* _Work order_:
Repeat every line of the listing below exactly, minus the pictures.

* _Recorded data_:

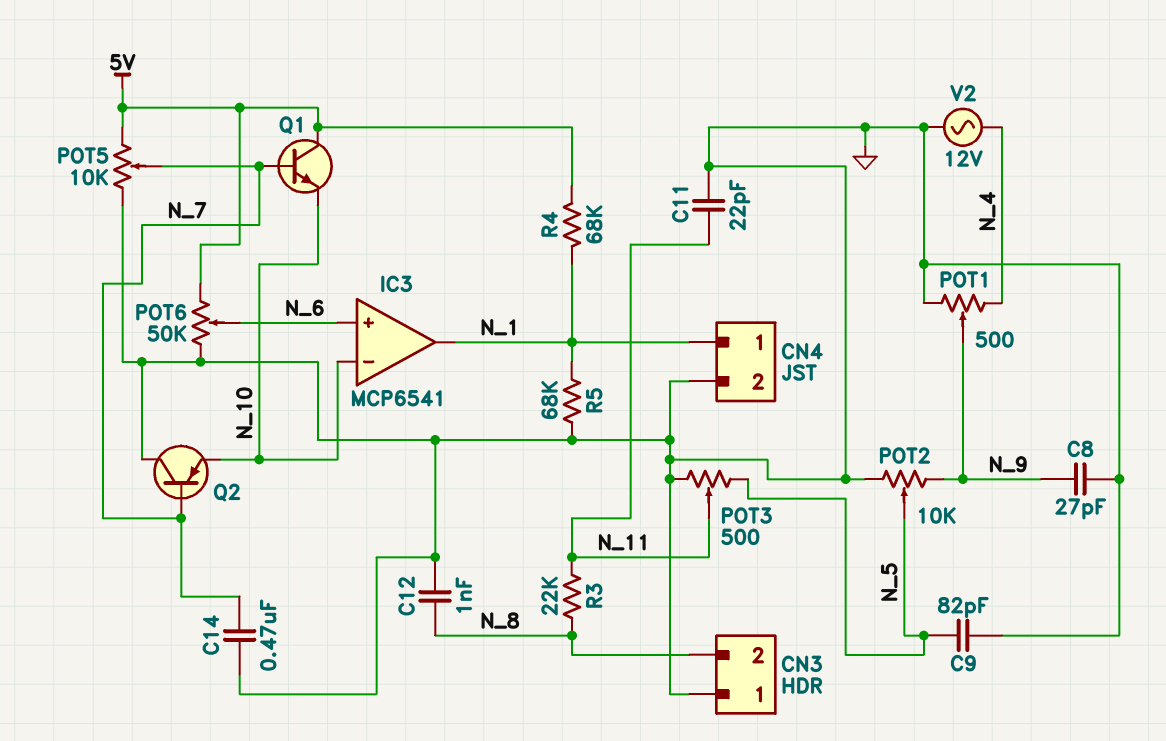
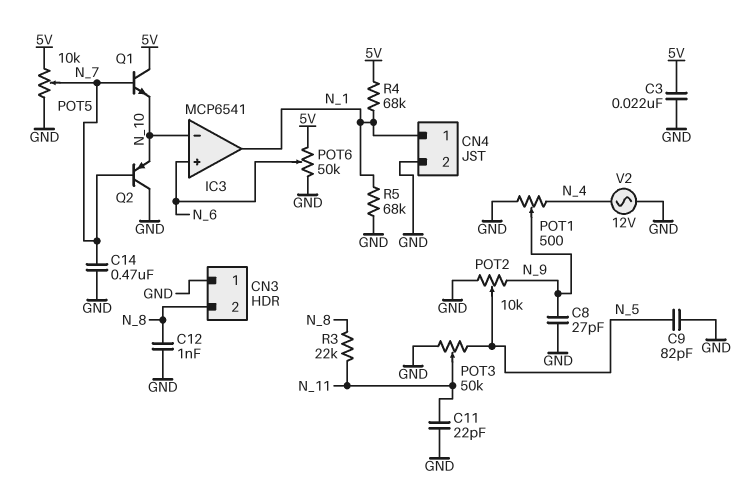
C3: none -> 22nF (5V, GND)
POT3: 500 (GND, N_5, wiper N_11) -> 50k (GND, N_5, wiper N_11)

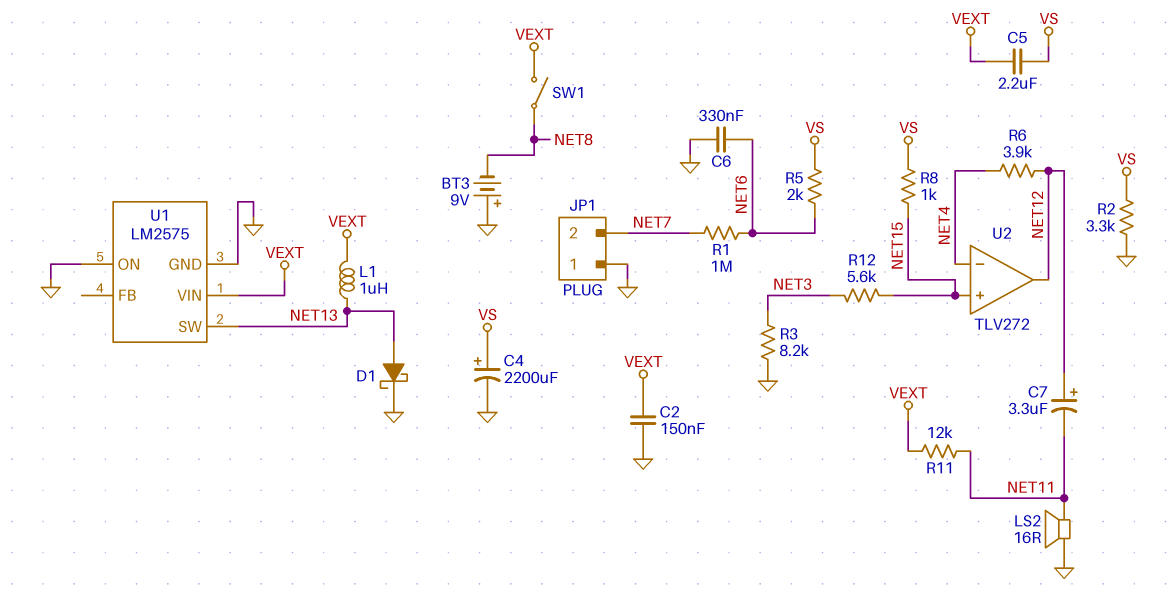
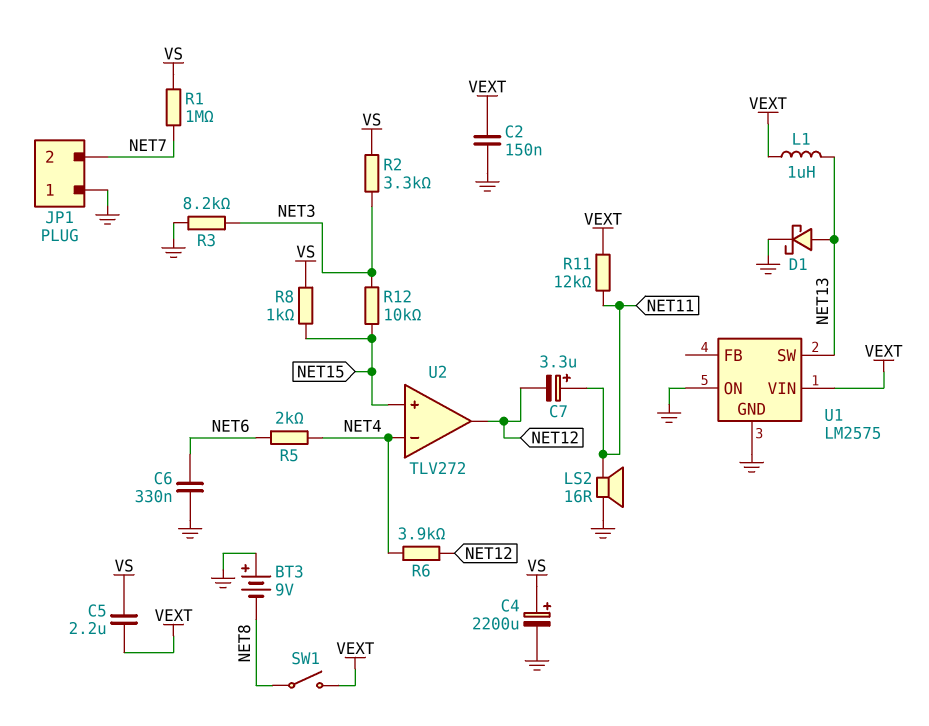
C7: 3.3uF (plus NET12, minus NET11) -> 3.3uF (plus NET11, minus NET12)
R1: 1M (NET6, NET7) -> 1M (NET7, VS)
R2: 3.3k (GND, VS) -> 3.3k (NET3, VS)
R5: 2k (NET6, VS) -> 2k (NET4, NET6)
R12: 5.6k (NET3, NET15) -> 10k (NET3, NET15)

* _Result for this exercise_:
C3: none -> 22nF (5V, GND)
POT3: 500 (GND, N_5, wiper N_11) -> 50k (GND, N_5, wiper N_11)

C7: 3.3uF (plus NET12, minus NET11) -> 3.3uF (plus NET11, minus NET12)
R1: 1M (NET6, NET7) -> 1M (NET7, VS)
R2: 3.3k (GND, VS) -> 3.3k (NET3, VS)
R5: 2k (NET6, VS) -> 2k (NET4, NET6)
R12: 5.6k (NET3, NET15) -> 10k (NET3, NET15)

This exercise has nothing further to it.